Track down every line below that holds "minus" and copy it.

[Edit difference data]
────────────────
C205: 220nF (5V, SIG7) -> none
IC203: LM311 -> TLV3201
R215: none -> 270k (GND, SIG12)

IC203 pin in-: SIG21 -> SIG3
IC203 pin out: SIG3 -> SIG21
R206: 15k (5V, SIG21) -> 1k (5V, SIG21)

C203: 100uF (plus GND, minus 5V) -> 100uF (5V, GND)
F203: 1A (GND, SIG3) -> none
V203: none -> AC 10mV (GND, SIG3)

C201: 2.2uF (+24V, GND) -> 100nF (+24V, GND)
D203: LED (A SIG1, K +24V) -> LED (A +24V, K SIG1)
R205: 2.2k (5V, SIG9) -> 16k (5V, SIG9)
────────────────
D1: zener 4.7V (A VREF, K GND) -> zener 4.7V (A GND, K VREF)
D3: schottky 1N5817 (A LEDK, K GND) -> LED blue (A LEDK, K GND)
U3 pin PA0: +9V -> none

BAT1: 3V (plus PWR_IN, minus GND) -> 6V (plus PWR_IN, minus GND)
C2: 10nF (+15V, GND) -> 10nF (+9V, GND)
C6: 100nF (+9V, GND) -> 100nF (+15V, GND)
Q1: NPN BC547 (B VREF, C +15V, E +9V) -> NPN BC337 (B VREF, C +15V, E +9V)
────────────────
Finished exercise:
C203: 100uF (plus GND, minus 5V) -> 100uF (5V, GND)
BAT1: 3V (plus PWR_IN, minus GND) -> 6V (plus PWR_IN, minus GND)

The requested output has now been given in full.